== Segment start ==
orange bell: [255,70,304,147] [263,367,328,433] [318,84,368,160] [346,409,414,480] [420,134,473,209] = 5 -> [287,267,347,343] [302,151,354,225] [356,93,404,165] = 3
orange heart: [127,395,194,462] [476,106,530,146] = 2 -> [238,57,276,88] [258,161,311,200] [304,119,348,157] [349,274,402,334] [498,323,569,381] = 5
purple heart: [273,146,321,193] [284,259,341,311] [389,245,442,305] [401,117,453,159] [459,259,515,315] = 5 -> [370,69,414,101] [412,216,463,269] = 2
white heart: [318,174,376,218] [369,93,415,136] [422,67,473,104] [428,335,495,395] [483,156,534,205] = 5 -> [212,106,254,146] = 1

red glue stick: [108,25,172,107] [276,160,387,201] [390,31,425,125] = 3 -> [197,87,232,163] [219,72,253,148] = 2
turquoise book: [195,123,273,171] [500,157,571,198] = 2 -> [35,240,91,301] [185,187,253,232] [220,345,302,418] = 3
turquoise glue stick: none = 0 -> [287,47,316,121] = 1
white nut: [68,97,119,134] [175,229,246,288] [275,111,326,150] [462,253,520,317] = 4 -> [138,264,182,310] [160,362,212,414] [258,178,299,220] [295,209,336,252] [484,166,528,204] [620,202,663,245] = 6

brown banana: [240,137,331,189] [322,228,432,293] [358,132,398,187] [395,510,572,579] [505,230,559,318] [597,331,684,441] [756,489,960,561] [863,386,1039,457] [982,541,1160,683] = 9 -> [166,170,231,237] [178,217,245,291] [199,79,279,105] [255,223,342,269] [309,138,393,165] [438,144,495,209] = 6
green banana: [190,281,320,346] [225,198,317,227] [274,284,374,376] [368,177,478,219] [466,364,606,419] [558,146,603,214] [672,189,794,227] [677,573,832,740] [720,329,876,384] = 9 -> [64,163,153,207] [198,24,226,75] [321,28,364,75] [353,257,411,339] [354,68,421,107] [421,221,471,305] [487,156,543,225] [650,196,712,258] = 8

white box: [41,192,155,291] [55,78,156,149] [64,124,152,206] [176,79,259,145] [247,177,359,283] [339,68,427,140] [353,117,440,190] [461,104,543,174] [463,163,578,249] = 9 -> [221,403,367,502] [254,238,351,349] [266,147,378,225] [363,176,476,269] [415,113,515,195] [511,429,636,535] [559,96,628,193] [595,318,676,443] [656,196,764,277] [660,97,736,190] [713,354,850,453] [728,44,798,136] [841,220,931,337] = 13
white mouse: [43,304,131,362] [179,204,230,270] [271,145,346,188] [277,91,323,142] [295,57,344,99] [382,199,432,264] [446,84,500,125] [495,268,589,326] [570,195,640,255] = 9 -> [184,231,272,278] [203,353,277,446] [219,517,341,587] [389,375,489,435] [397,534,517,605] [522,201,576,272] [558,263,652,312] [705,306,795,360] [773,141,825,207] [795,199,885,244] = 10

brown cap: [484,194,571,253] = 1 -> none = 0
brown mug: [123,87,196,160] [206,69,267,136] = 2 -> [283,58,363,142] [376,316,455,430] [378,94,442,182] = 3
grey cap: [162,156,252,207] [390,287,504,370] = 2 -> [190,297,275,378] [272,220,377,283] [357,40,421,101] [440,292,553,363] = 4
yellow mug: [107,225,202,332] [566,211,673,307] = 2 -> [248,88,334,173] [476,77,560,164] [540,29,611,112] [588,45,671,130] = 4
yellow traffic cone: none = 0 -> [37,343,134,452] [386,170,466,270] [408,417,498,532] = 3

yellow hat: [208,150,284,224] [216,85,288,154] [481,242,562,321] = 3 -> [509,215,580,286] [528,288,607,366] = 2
== Segment end ==
Directive ::
The response should consist only of the lines running from the one that contains "grey cap: [162,156,252,207]" through the end of the material, repeated exactly.

Response to this task ::
grey cap: [162,156,252,207] [390,287,504,370] = 2 -> [190,297,275,378] [272,220,377,283] [357,40,421,101] [440,292,553,363] = 4
yellow mug: [107,225,202,332] [566,211,673,307] = 2 -> [248,88,334,173] [476,77,560,164] [540,29,611,112] [588,45,671,130] = 4
yellow traffic cone: none = 0 -> [37,343,134,452] [386,170,466,270] [408,417,498,532] = 3

yellow hat: [208,150,284,224] [216,85,288,154] [481,242,562,321] = 3 -> [509,215,580,286] [528,288,607,366] = 2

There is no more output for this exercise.